━━━━━ Records provided

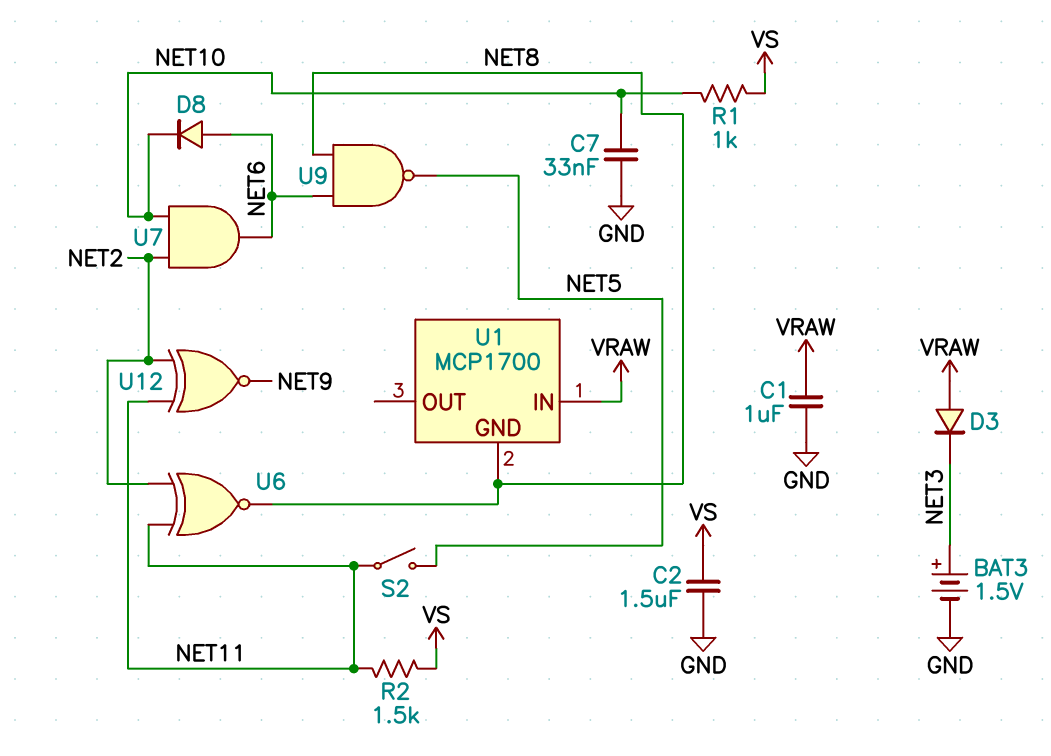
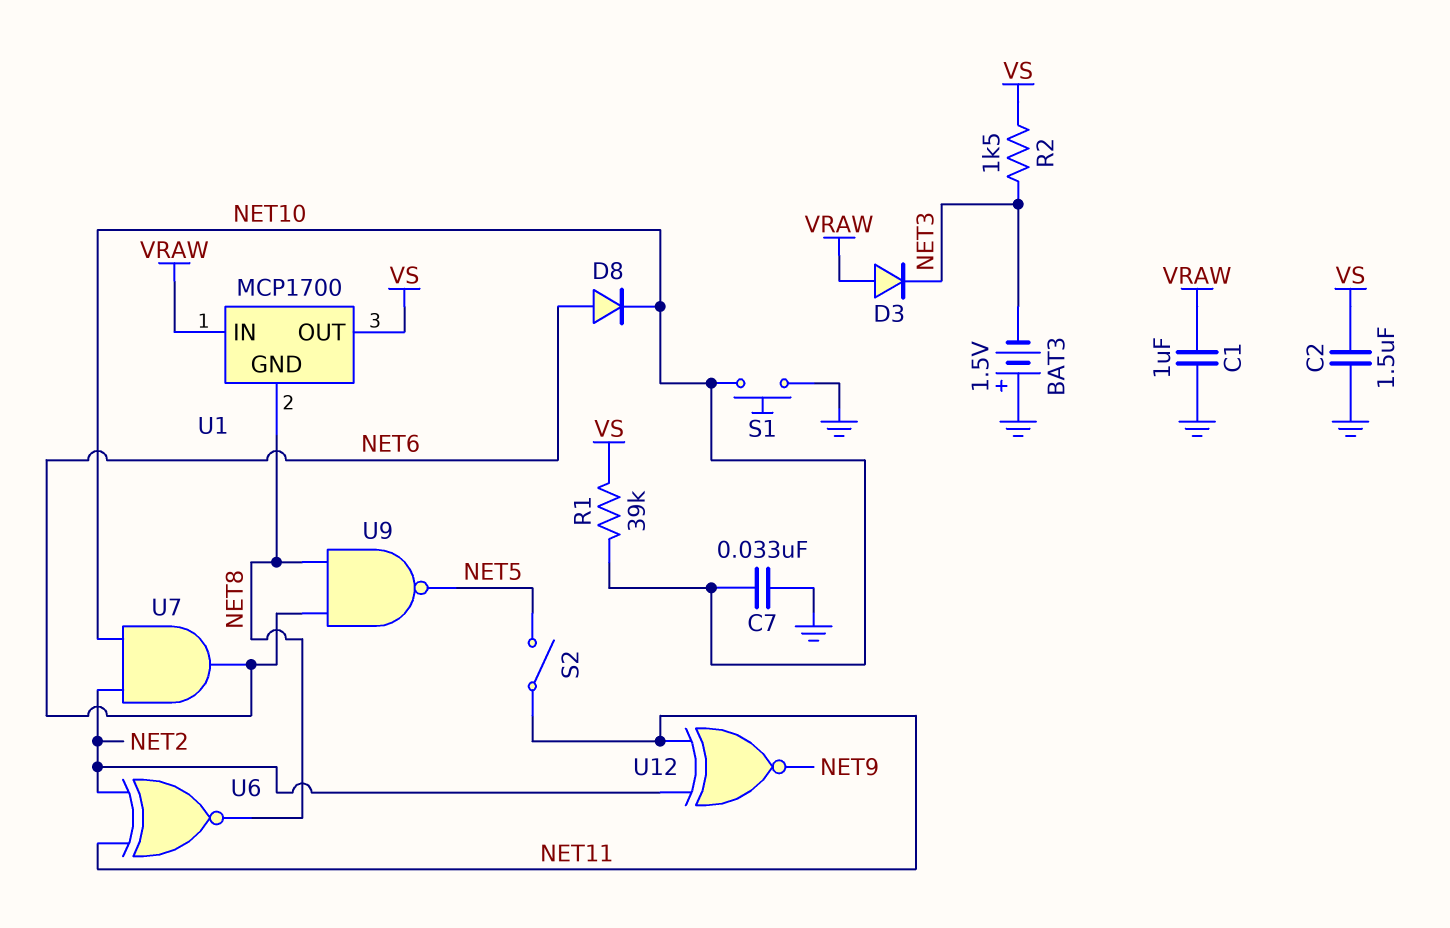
BAT3: 1.5V (plus NET3, minus GND) -> 1.5V (plus GND, minus NET3)
R1: 1k (NET10, VS) -> 39k (NET10, VS)
R2: 1.5k (NET11, VS) -> 1.5k (NET3, VS)
S1: none -> button (GND, NET10)
U1 pin OUT: none -> VS

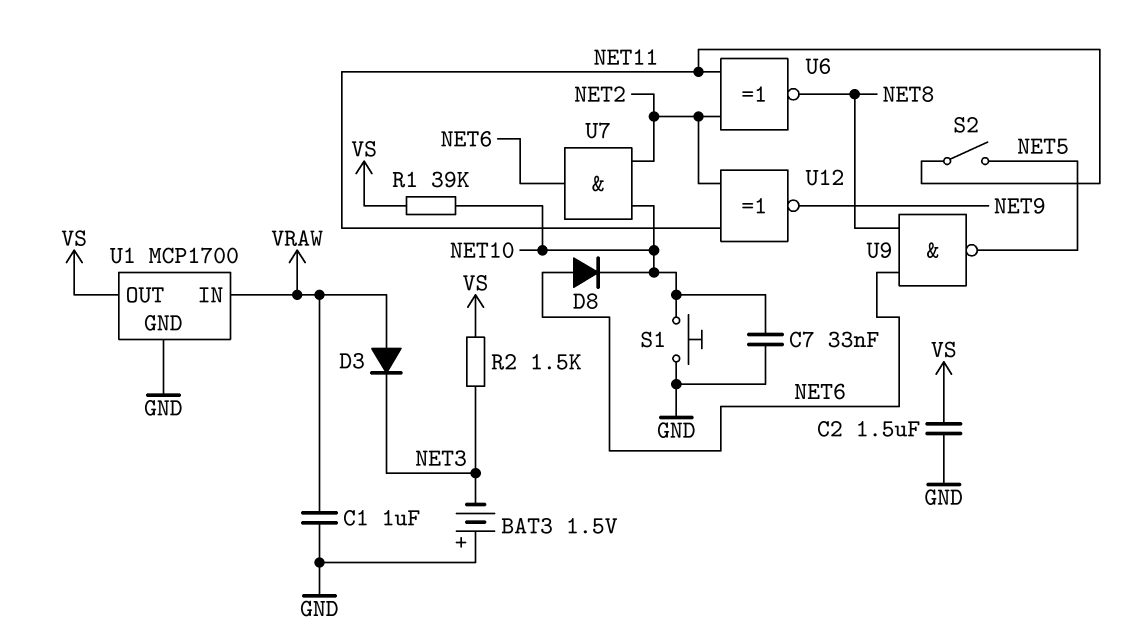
U1 pin GND: NET8 -> GND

━━━━━━━━━━

→ **Exercise**: Return exactly, with no pictures, each line from the one that contains "R2: 1.5k (NET11, VS) -> 1.5k (NET3, VS)" through the end of the entries above, both ends included.

→ **Exercise result**:
R2: 1.5k (NET11, VS) -> 1.5k (NET3, VS)
S1: none -> button (GND, NET10)
U1 pin OUT: none -> VS

U1 pin GND: NET8 -> GND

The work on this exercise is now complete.